Your objective:
Reproduce each entry below in full, exactly as it was given.

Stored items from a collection

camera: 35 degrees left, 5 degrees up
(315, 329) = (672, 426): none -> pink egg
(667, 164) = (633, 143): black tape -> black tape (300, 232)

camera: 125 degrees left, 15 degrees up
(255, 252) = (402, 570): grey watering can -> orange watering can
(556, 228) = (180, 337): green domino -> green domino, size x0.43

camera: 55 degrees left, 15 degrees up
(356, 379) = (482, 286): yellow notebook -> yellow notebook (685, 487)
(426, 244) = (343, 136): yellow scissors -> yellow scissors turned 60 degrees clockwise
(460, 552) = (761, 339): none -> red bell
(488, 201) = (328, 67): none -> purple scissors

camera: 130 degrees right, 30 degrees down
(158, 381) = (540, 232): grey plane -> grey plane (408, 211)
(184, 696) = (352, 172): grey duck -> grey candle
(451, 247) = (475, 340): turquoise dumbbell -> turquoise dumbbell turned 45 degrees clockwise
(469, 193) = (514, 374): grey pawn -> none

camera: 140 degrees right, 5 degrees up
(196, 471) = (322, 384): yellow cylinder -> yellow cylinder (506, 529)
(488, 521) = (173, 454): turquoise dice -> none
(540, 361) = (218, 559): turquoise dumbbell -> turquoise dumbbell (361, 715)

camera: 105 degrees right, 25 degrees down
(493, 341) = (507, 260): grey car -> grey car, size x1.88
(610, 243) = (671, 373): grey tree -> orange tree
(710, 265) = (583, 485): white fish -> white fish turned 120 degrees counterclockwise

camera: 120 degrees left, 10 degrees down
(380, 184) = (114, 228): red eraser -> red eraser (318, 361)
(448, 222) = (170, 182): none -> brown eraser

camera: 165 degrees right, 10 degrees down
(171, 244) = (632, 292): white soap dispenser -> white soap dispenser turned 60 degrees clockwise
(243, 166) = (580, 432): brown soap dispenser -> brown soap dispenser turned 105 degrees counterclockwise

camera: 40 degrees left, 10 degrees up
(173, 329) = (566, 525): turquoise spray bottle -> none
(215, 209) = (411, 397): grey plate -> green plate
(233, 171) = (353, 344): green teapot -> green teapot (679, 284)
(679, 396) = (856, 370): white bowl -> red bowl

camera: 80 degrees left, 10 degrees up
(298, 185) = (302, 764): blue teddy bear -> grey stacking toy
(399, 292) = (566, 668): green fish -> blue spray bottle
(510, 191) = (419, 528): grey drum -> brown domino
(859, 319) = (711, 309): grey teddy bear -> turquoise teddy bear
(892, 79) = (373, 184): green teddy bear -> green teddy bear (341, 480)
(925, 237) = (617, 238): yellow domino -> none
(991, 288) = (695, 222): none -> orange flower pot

Finished exercise:
camera: 35 degrees left, 5 degrees up
(315, 329) = (672, 426): none -> pink egg
(667, 164) = (633, 143): black tape -> black tape (300, 232)

camera: 125 degrees left, 15 degrees up
(255, 252) = (402, 570): grey watering can -> orange watering can
(556, 228) = (180, 337): green domino -> green domino, size x0.43

camera: 55 degrees left, 15 degrees up
(356, 379) = (482, 286): yellow notebook -> yellow notebook (685, 487)
(426, 244) = (343, 136): yellow scissors -> yellow scissors turned 60 degrees clockwise
(460, 552) = (761, 339): none -> red bell
(488, 201) = (328, 67): none -> purple scissors

camera: 130 degrees right, 30 degrees down
(158, 381) = (540, 232): grey plane -> grey plane (408, 211)
(184, 696) = (352, 172): grey duck -> grey candle
(451, 247) = (475, 340): turquoise dumbbell -> turquoise dumbbell turned 45 degrees clockwise
(469, 193) = (514, 374): grey pawn -> none

camera: 140 degrees right, 5 degrees up
(196, 471) = (322, 384): yellow cylinder -> yellow cylinder (506, 529)
(488, 521) = (173, 454): turquoise dice -> none
(540, 361) = (218, 559): turquoise dumbbell -> turquoise dumbbell (361, 715)

camera: 105 degrees right, 25 degrees down
(493, 341) = (507, 260): grey car -> grey car, size x1.88
(610, 243) = (671, 373): grey tree -> orange tree
(710, 265) = (583, 485): white fish -> white fish turned 120 degrees counterclockwise

camera: 120 degrees left, 10 degrees down
(380, 184) = (114, 228): red eraser -> red eraser (318, 361)
(448, 222) = (170, 182): none -> brown eraser

camera: 165 degrees right, 10 degrees down
(171, 244) = (632, 292): white soap dispenser -> white soap dispenser turned 60 degrees clockwise
(243, 166) = (580, 432): brown soap dispenser -> brown soap dispenser turned 105 degrees counterclockwise

camera: 40 degrees left, 10 degrees up
(173, 329) = (566, 525): turquoise spray bottle -> none
(215, 209) = (411, 397): grey plate -> green plate
(233, 171) = (353, 344): green teapot -> green teapot (679, 284)
(679, 396) = (856, 370): white bowl -> red bowl

camera: 80 degrees left, 10 degrees up
(298, 185) = (302, 764): blue teddy bear -> grey stacking toy
(399, 292) = (566, 668): green fish -> blue spray bottle
(510, 191) = (419, 528): grey drum -> brown domino
(859, 319) = (711, 309): grey teddy bear -> turquoise teddy bear
(892, 79) = (373, 184): green teddy bear -> green teddy bear (341, 480)
(925, 237) = (617, 238): yellow domino -> none
(991, 288) = (695, 222): none -> orange flower pot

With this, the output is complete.